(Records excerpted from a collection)
══════

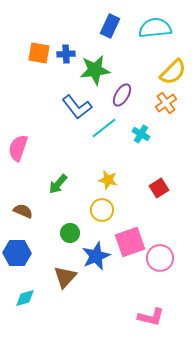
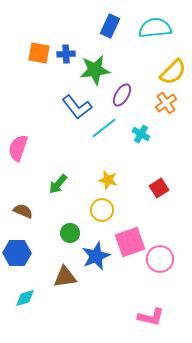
pink circle: moved 1 px down
brown triangle: rotated 40 degrees clockwise
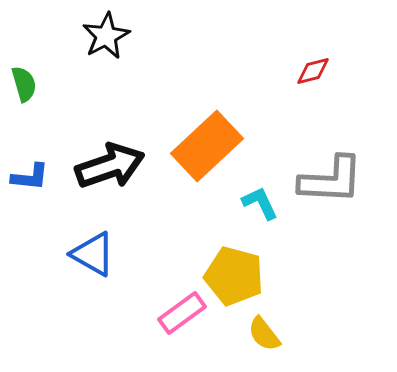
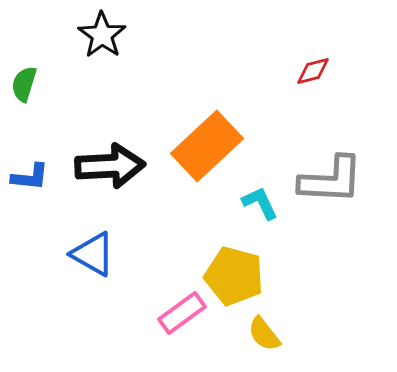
black star: moved 4 px left, 1 px up; rotated 9 degrees counterclockwise
green semicircle: rotated 147 degrees counterclockwise
black arrow: rotated 16 degrees clockwise
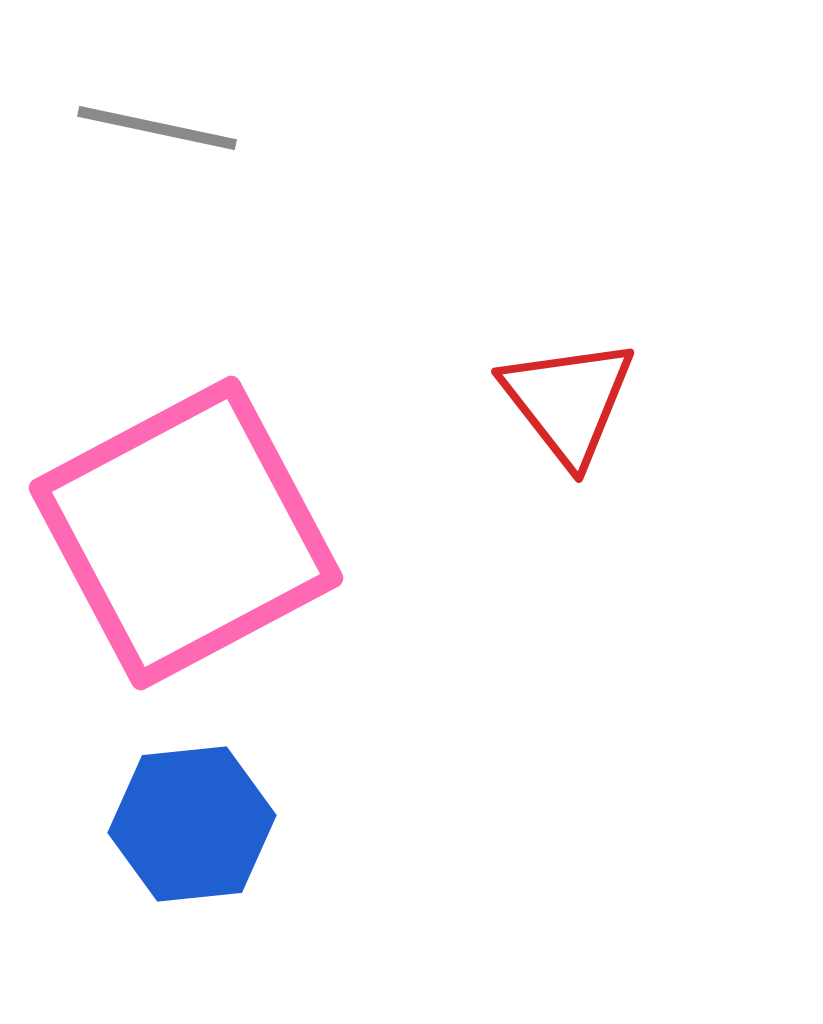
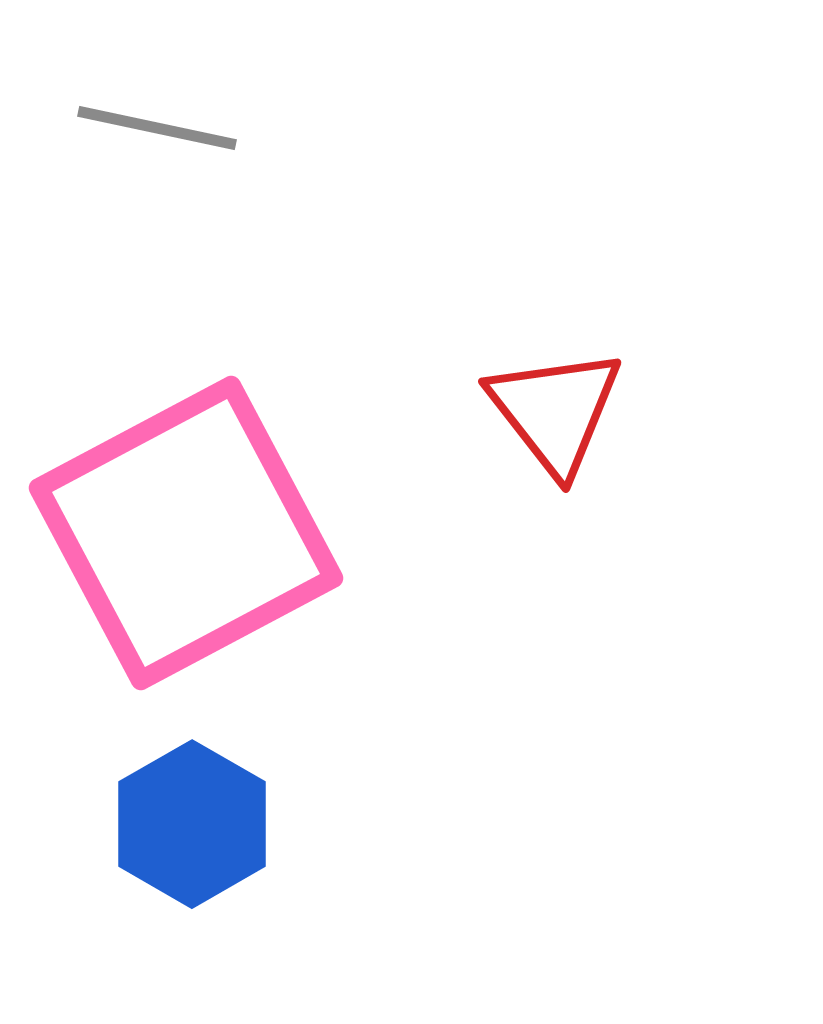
red triangle: moved 13 px left, 10 px down
blue hexagon: rotated 24 degrees counterclockwise
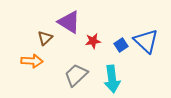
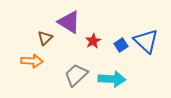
red star: rotated 21 degrees counterclockwise
cyan arrow: rotated 80 degrees counterclockwise
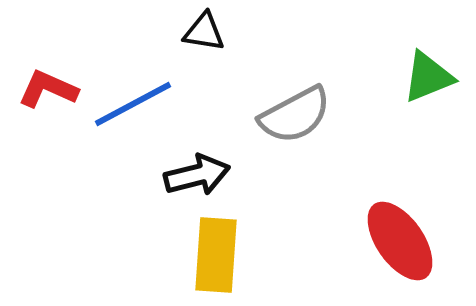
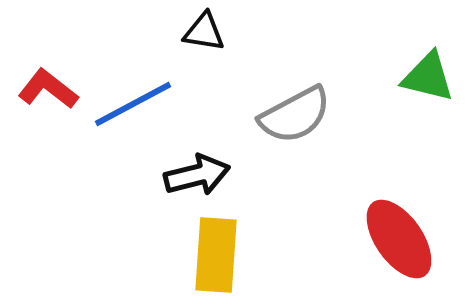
green triangle: rotated 36 degrees clockwise
red L-shape: rotated 14 degrees clockwise
red ellipse: moved 1 px left, 2 px up
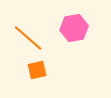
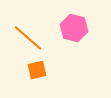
pink hexagon: rotated 24 degrees clockwise
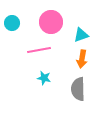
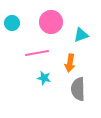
pink line: moved 2 px left, 3 px down
orange arrow: moved 12 px left, 4 px down
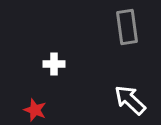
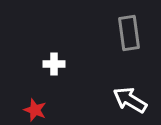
gray rectangle: moved 2 px right, 6 px down
white arrow: rotated 12 degrees counterclockwise
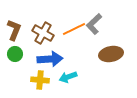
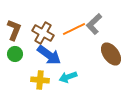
brown ellipse: rotated 65 degrees clockwise
blue arrow: moved 1 px left, 4 px up; rotated 40 degrees clockwise
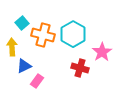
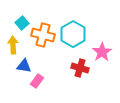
yellow arrow: moved 1 px right, 2 px up
blue triangle: rotated 35 degrees clockwise
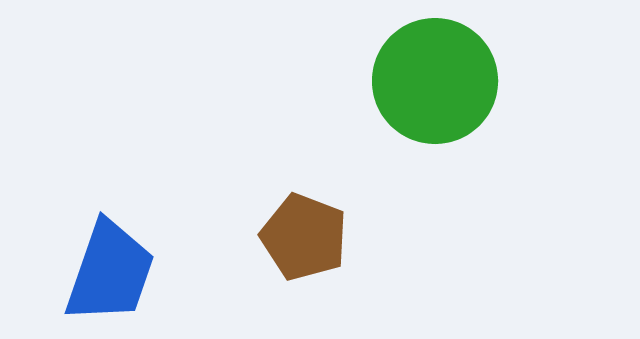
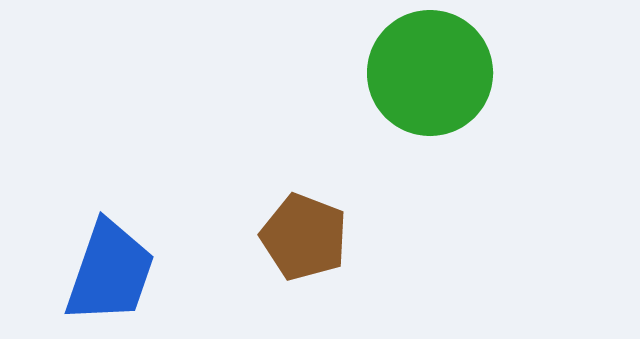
green circle: moved 5 px left, 8 px up
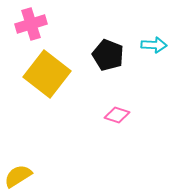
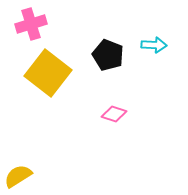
yellow square: moved 1 px right, 1 px up
pink diamond: moved 3 px left, 1 px up
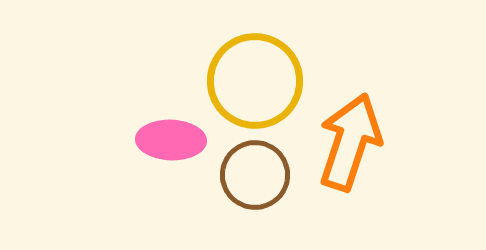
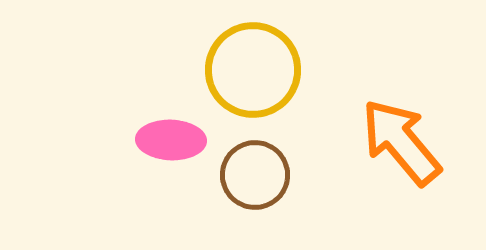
yellow circle: moved 2 px left, 11 px up
orange arrow: moved 51 px right; rotated 58 degrees counterclockwise
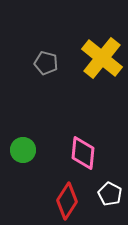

══════

Look above for the line containing "red star: rotated 21 degrees counterclockwise", then copy exactly from it through the line containing "pink line: moved 2 px left, 3 px down", keeping both and leaving out pictures. Add nothing else.

red star: rotated 21 degrees counterclockwise
cyan arrow: rotated 80 degrees counterclockwise
green triangle: rotated 36 degrees clockwise
red L-shape: rotated 14 degrees clockwise
red ellipse: moved 1 px left, 2 px up
pink hexagon: rotated 24 degrees clockwise
pink line: moved 2 px left, 3 px down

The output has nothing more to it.